*** Opening Given data ***
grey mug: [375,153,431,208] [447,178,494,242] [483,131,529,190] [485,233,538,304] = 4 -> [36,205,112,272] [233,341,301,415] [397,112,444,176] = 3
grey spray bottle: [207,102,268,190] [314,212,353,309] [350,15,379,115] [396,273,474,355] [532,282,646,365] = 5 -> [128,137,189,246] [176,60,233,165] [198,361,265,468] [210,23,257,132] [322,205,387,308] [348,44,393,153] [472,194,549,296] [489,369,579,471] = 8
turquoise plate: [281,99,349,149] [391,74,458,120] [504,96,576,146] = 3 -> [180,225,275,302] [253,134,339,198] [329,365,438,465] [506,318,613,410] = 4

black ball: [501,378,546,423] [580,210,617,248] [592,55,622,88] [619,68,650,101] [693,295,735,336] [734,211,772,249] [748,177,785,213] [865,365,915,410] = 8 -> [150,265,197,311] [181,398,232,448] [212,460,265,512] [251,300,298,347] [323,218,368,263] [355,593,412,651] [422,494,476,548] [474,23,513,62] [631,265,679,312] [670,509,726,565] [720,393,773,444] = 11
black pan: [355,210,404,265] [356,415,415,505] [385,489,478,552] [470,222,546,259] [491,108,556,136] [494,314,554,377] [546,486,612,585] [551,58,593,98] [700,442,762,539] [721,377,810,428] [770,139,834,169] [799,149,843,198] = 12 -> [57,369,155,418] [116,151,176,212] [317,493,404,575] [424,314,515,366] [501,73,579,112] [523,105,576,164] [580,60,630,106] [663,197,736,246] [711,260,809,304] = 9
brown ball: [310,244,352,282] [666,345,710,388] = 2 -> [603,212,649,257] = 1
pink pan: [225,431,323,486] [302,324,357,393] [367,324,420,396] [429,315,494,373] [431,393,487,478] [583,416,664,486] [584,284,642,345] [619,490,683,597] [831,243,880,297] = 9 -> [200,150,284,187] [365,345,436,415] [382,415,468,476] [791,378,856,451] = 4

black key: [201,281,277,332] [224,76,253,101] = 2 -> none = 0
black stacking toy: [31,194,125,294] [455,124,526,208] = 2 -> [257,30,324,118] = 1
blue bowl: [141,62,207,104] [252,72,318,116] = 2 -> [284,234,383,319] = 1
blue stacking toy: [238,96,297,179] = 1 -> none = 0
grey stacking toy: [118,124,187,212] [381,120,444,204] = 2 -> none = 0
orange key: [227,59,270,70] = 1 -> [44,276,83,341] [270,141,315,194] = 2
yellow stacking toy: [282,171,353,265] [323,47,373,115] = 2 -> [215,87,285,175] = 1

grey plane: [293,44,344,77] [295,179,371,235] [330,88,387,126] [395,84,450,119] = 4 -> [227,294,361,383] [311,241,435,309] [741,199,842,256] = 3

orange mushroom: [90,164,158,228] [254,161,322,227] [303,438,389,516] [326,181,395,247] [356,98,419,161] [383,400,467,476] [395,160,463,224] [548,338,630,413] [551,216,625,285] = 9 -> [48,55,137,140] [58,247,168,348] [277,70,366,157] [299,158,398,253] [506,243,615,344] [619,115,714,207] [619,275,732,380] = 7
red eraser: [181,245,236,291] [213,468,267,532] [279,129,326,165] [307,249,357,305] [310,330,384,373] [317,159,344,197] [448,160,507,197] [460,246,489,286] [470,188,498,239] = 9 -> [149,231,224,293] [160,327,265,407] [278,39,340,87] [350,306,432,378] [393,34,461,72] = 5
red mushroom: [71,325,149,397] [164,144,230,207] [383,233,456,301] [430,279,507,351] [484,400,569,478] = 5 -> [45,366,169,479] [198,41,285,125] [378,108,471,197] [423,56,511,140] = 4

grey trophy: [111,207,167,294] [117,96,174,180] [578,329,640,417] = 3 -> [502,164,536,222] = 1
*** Closing Given data ***
Task instructions: Respond with the number of lines in the listing above that include the word "none", and with nothing more.

Task answer: 3